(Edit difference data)
****************************************

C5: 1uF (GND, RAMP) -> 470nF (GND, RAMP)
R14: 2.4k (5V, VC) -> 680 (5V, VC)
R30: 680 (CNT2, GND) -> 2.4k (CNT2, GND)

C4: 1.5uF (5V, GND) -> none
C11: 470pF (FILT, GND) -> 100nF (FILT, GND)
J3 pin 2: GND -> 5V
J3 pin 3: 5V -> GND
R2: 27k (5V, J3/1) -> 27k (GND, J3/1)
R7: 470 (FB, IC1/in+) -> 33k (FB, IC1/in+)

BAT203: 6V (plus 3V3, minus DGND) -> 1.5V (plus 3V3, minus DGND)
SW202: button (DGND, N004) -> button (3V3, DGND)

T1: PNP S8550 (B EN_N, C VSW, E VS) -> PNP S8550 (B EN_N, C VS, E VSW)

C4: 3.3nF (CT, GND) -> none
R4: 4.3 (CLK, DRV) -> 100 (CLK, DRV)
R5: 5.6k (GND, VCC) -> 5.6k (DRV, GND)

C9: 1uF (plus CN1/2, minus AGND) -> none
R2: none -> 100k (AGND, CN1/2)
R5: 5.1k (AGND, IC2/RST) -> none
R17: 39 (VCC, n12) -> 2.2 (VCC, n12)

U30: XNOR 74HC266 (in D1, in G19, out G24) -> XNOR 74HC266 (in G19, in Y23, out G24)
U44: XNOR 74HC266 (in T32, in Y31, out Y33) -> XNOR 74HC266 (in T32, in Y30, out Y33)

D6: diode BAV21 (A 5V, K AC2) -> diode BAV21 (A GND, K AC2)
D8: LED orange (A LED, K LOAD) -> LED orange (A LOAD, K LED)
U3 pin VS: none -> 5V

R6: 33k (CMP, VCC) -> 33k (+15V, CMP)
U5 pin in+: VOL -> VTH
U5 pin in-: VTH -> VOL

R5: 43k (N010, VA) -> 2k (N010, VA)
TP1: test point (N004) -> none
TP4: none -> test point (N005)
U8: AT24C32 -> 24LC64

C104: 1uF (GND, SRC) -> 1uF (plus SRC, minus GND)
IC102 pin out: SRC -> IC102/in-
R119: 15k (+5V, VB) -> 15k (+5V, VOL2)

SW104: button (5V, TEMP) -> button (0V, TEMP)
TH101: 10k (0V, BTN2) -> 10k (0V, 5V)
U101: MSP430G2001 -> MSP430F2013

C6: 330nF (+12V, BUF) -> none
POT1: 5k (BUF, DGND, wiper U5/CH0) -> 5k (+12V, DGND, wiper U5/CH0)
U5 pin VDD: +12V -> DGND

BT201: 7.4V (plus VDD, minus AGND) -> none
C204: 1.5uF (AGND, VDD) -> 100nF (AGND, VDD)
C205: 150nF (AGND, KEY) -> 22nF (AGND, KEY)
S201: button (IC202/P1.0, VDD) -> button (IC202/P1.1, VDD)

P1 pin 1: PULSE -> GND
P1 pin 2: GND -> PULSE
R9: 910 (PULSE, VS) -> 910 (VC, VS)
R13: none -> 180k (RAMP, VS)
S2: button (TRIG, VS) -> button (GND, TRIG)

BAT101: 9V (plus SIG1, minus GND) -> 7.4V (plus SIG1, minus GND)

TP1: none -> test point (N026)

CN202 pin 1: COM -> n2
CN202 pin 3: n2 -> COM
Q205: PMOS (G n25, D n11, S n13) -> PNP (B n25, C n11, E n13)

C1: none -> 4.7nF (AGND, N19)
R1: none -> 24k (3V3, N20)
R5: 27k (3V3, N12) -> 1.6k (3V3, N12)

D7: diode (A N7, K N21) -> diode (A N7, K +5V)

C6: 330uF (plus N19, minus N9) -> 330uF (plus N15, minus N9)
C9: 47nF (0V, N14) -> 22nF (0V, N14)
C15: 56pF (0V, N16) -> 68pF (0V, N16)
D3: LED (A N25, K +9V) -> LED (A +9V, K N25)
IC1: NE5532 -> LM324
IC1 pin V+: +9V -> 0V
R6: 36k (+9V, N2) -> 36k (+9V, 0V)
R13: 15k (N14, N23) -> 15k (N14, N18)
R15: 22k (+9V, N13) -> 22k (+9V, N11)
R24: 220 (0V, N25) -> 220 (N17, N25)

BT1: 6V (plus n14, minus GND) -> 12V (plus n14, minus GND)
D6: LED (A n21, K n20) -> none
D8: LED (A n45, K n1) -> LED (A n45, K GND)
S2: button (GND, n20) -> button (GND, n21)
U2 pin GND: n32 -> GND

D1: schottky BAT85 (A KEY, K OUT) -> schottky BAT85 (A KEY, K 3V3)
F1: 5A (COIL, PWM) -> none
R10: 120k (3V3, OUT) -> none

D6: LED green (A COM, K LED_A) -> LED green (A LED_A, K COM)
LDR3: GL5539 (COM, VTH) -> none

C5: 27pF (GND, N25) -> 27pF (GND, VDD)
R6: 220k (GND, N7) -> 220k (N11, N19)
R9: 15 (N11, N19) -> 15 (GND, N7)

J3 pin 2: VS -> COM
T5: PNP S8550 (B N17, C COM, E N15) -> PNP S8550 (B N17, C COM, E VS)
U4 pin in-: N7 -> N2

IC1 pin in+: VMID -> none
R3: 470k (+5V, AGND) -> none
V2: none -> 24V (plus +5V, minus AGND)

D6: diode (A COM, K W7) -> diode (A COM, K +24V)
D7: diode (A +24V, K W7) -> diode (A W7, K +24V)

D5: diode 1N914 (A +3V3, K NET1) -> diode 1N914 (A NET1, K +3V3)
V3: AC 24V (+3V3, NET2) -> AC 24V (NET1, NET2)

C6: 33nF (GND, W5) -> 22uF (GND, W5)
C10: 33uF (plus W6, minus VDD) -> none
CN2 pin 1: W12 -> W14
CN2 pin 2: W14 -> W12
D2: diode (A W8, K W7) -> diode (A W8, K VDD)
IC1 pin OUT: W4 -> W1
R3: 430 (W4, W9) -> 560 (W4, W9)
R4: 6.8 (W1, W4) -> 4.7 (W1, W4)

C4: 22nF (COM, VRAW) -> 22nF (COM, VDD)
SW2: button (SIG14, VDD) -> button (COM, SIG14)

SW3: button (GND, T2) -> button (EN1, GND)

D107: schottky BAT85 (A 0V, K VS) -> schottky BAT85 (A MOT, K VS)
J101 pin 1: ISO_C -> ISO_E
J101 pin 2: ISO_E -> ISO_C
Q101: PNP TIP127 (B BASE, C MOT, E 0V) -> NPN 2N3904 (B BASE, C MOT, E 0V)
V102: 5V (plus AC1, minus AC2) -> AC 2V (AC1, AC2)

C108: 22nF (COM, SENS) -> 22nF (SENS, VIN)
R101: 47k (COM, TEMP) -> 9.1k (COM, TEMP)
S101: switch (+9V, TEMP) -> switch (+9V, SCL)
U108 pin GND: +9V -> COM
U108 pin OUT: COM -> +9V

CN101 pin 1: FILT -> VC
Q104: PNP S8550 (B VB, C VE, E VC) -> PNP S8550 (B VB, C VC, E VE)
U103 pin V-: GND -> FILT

****************************************

__Instructions to follow__.
Gather each line in these records that contains the string "TEMP".

__Answer box__.
SW104: button (5V, TEMP) -> button (0V, TEMP)
R101: 47k (COM, TEMP) -> 9.1k (COM, TEMP)
S101: switch (+9V, TEMP) -> switch (+9V, SCL)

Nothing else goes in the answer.